Examine the entries and show every line in which the word "left" is found.

Source information:
------------------------------------
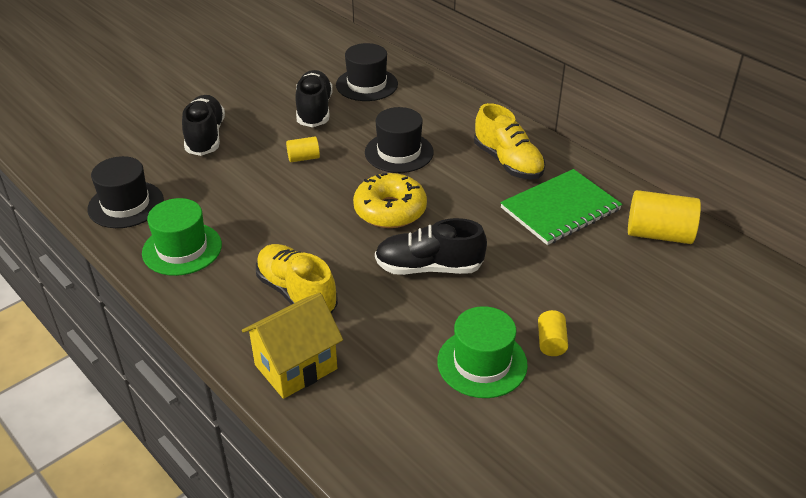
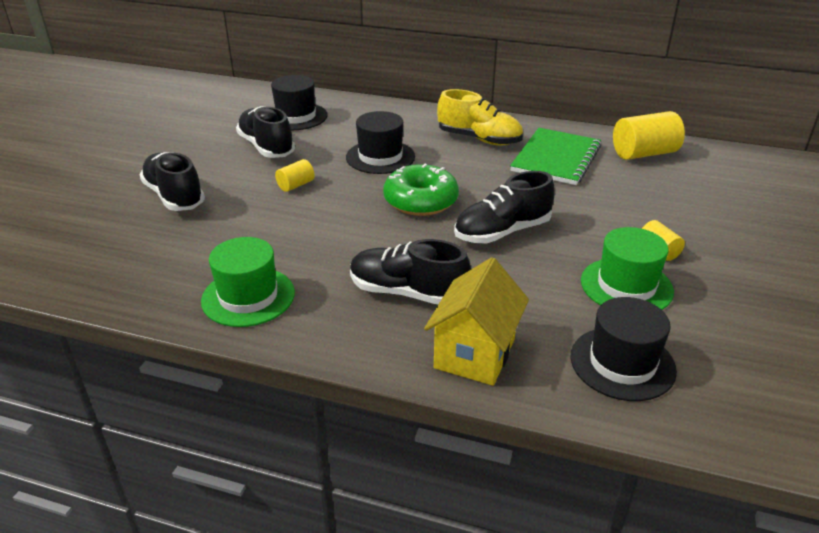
camera: 30 degrees left, 5 degrees down
(126, 204) = (141, 279): black hat -> black hat (622, 363)
(297, 293) = (407, 292): yellow shoe -> black shoe
(390, 210) = (420, 201): yellow donut -> green donut

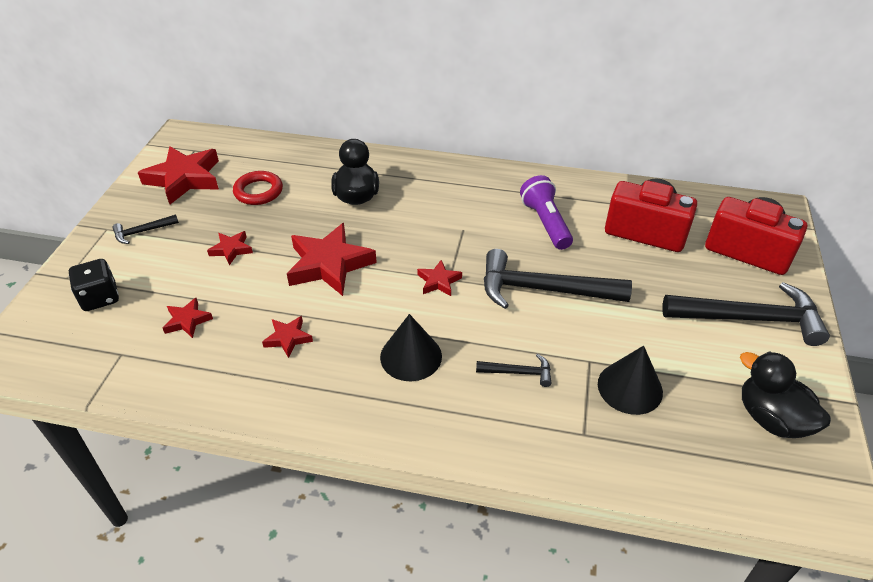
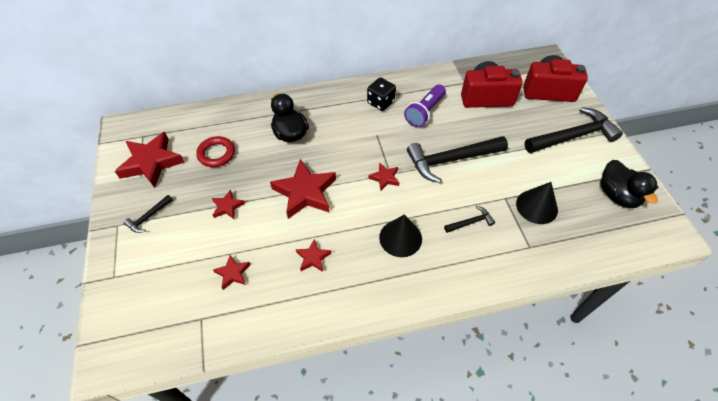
camera: 25 degrees left, 10 degrees up
(100, 297) = (153, 282): black dice -> black dice (380, 102)
(545, 223) = (425, 112): purple flashlight -> purple flashlight turned 105 degrees counterclockwise
(771, 419) = (617, 195): black duck -> black duck turned 135 degrees counterclockwise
------------------------------------
Exercise answer:
camera: 30 degrees left, 5 degrees down
camera: 25 degrees left, 10 degrees up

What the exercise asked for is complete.